- [Work to complete]:
Copy out every line of the listing in which "ball" appears.

- [Entries supplied]:
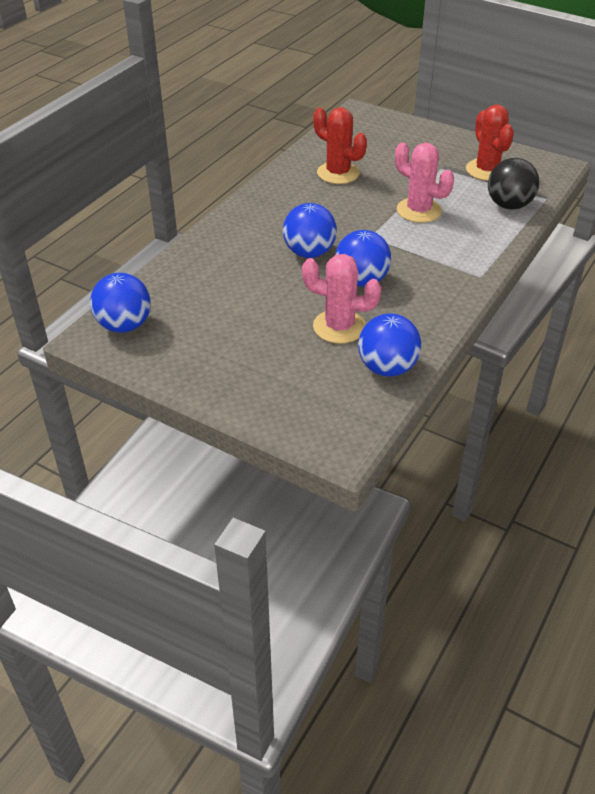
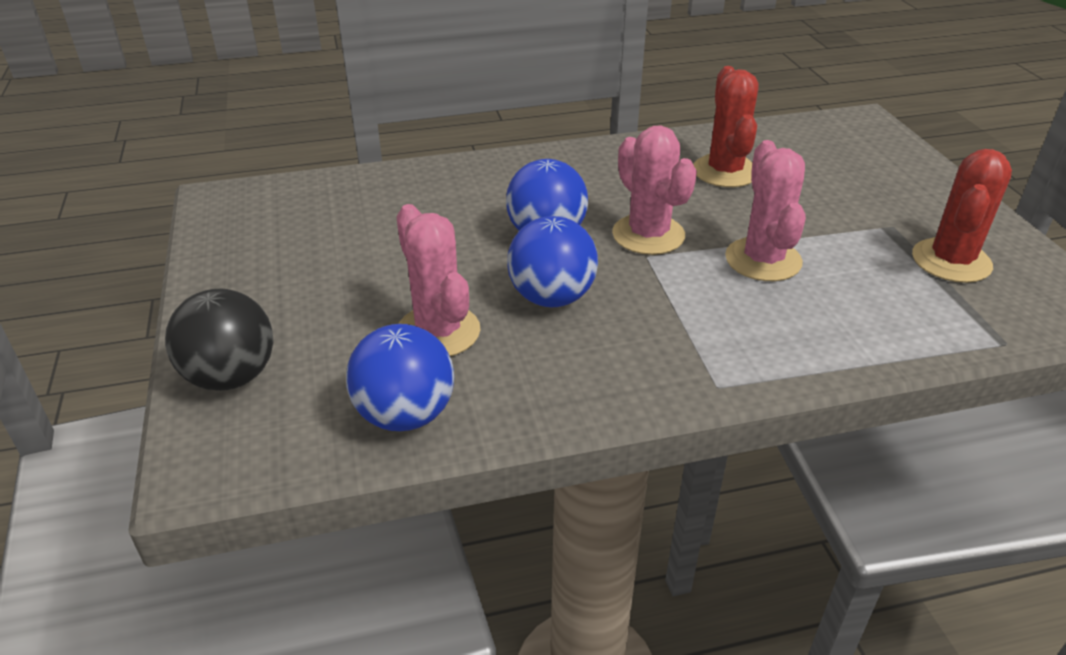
camera: 45 degrees right, 5 degrees down
(124, 325) = (259, 204): blue ball -> none
(354, 226) = (648, 235): none -> pink cactus
(509, 205) = (916, 321): black ball -> black ball (231, 377)

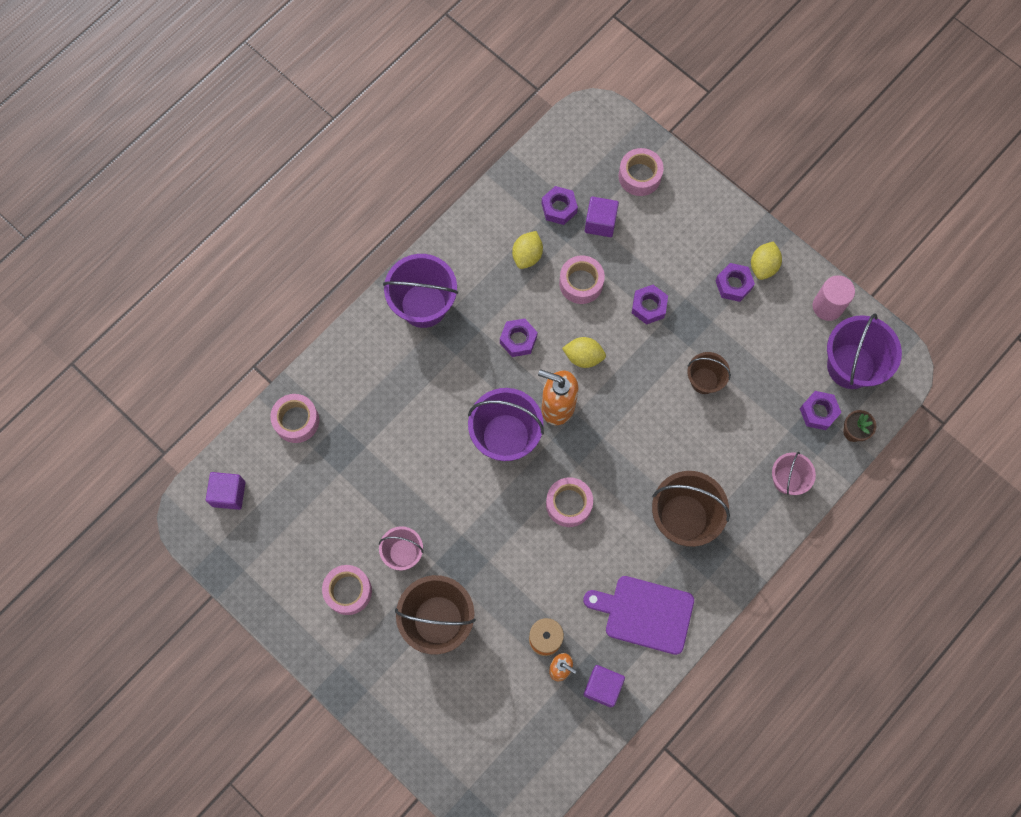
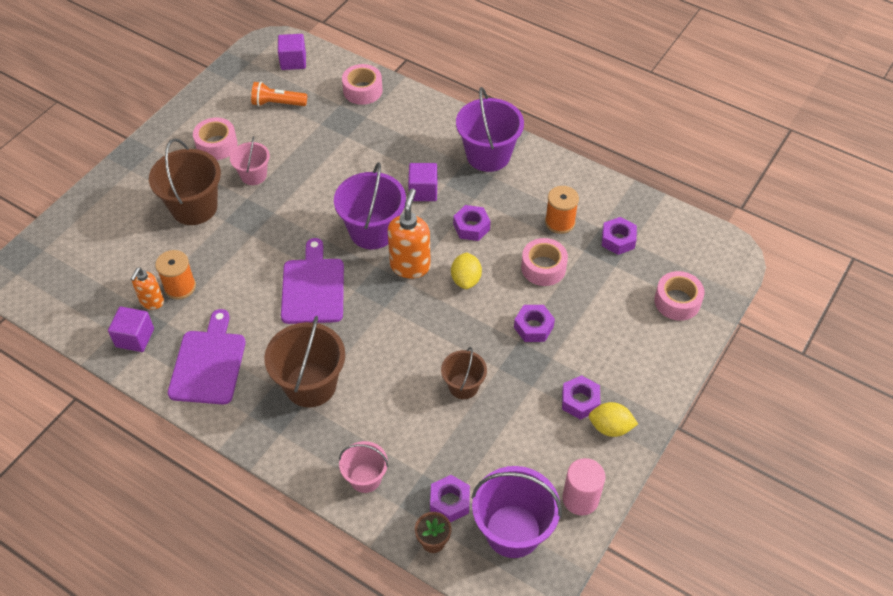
camera: 80 degrees right, 20 degrees down
(296, 518) = (277, 103): none -> orange flashlight
(527, 255) = (560, 222): yellow lemon -> orange spool
(569, 504) = (313, 287): pink tape -> purple cutting board
(600, 222) = (613, 275): purple cube -> purple cube (423, 191)

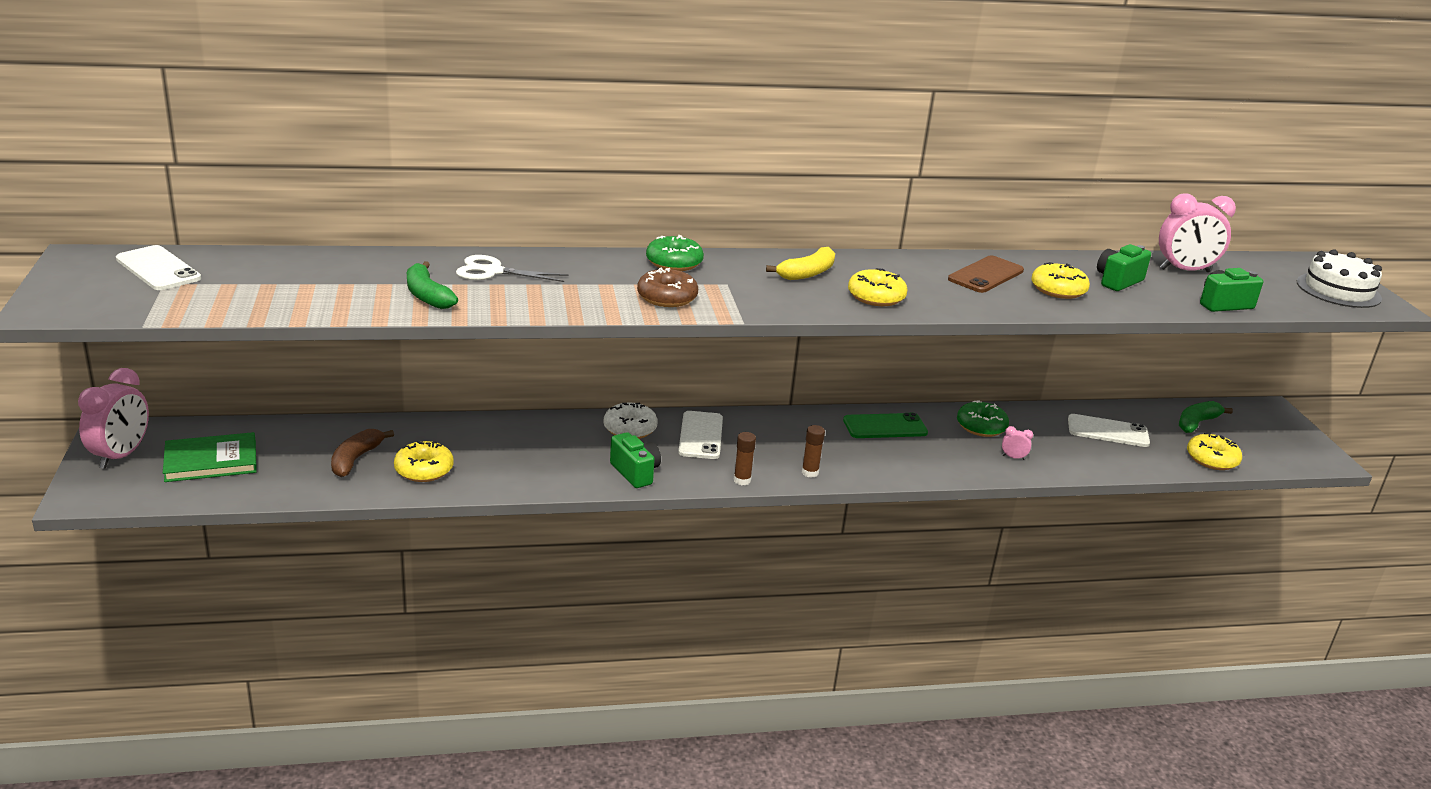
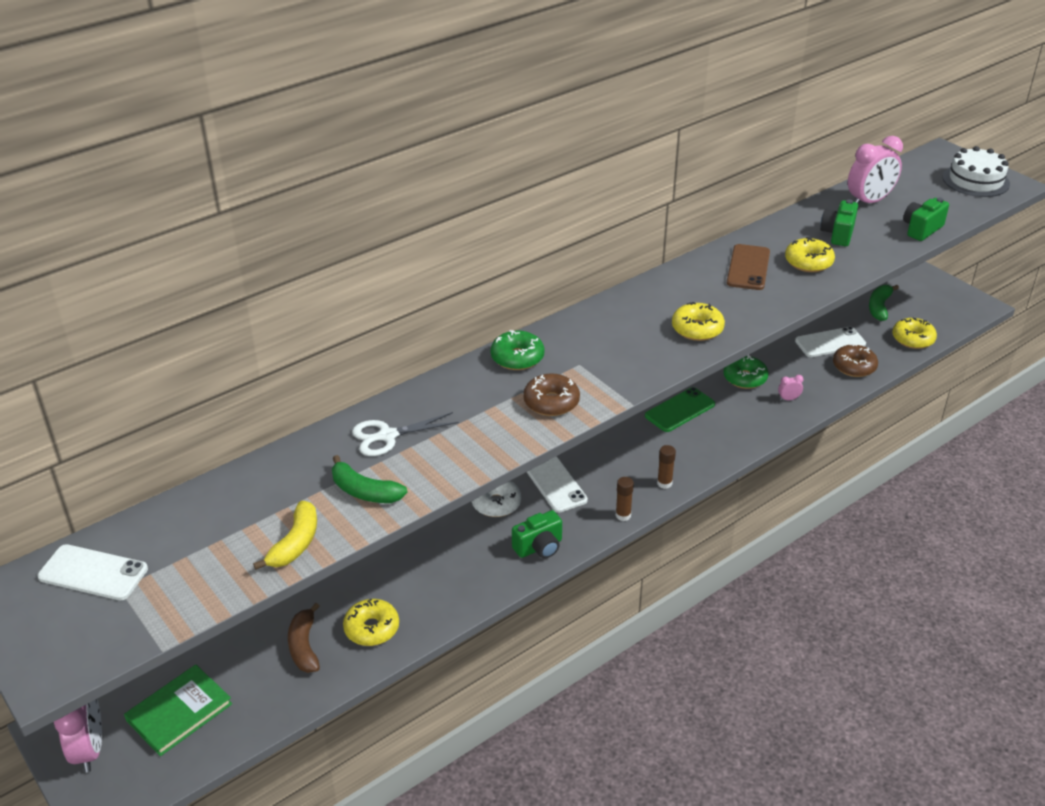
camera: 25 degrees left, 10 degrees up
(635, 473) = (539, 547): green camera -> green camera turned 120 degrees clockwise
(807, 273) = (625, 324): yellow banana -> yellow banana (295, 543)
(1116, 458) = (854, 367): none -> brown donut

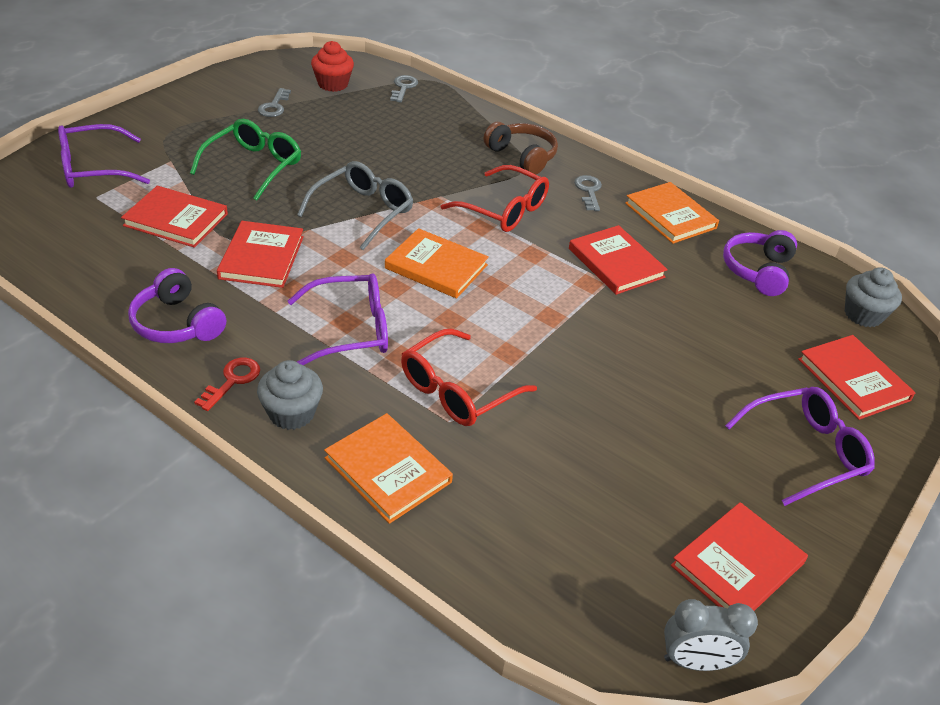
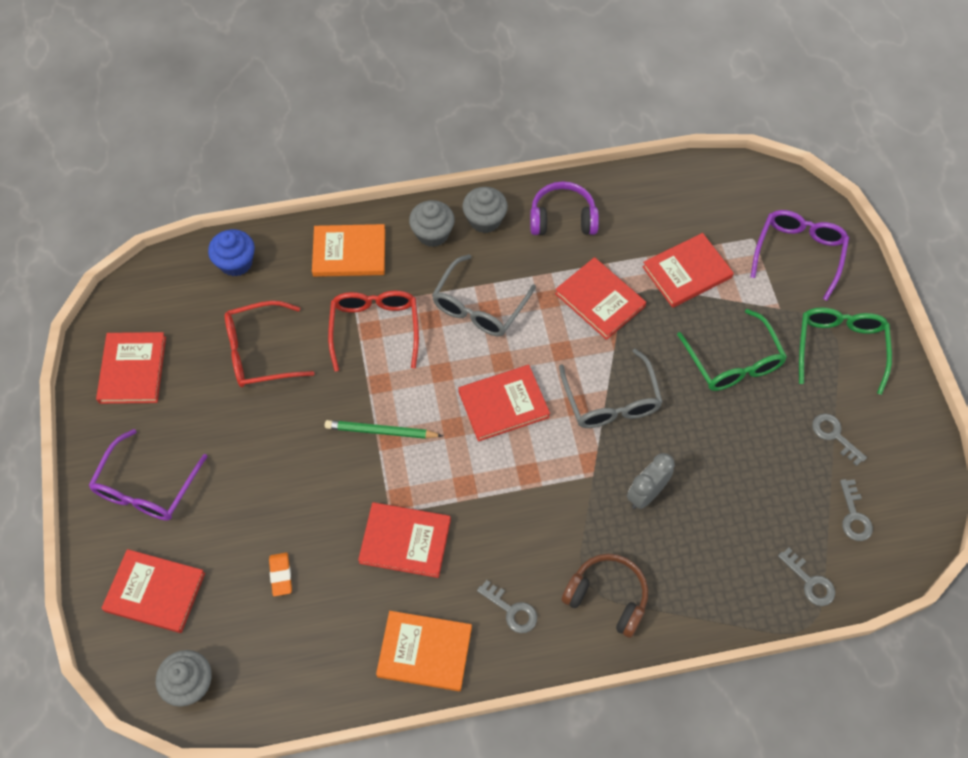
camera: 135 degrees right, 20 degrees up
(185, 124) = (840, 347): none -> green glasses
(232, 381) = (485, 220): red key -> grey cupcake
(333, 84) = (854, 516): red cupcake -> grey key
(351, 330) = (479, 306): purple glasses -> grey glasses
(436, 266) = (503, 404): orange book -> red book
(504, 210) = (537, 511): red glasses -> red glasses (259, 352)
(512, 572) = (236, 263): none -> blue cupcake
(522, 156) = (607, 597): brown headphones -> brown headphones turned 150 degrees counterclockwise
(551, 326) = (381, 431): none -> green pencil
(695, 662) = (117, 301): grey clock -> grey clock (646, 494)
(734, 314) = (281, 575): none -> orange eraser
(758, 271) = (303, 652): purple headphones -> none

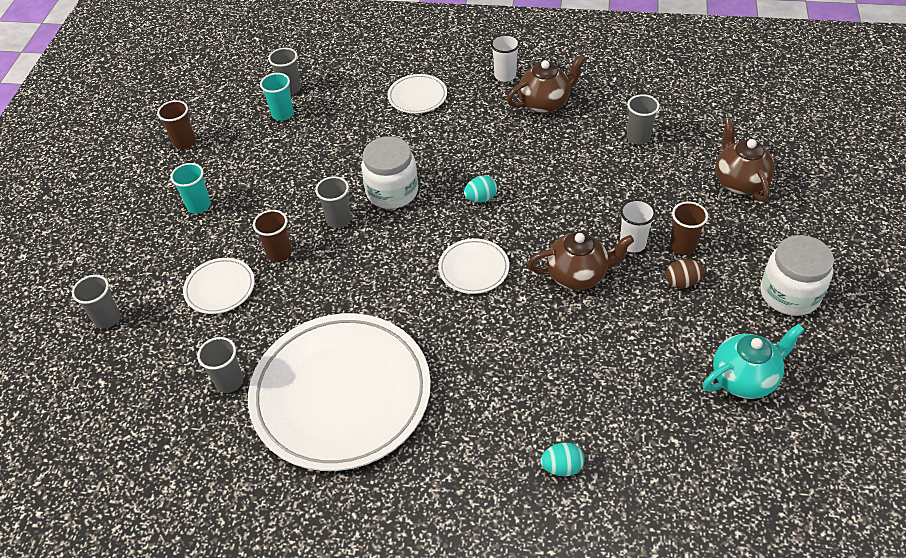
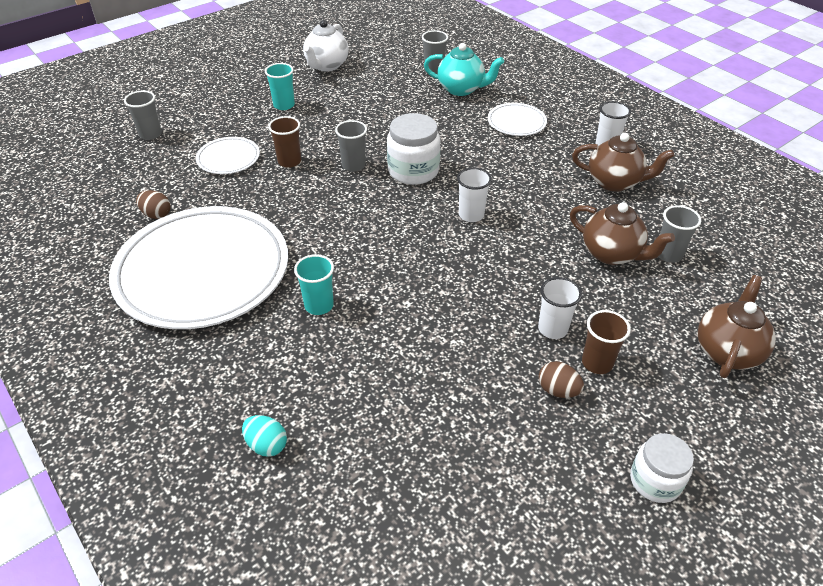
camera: 40 degrees right, 5 degrees down
(184, 142) = (326, 66): brown cup -> white teapot
(229, 381) = (156, 214): grey cup -> brown egg
(282, 114) = (407, 83): turquoise cup -> turquoise cup (319, 305)
(473, 268) = (400, 257): white plate -> none
(481, 198) = (471, 215): turquoise egg -> white cup
(577, 275) = (472, 319): brown teapot -> brown teapot (611, 254)
(744, 379) = (509, 514): turquoise teapot -> turquoise teapot (461, 89)
(789, 294) = (655, 481): white jar -> white jar, size x0.66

- [Your response]:
(124, 325) = (259, 204): blue ball -> none
(509, 205) = (916, 321): black ball -> black ball (231, 377)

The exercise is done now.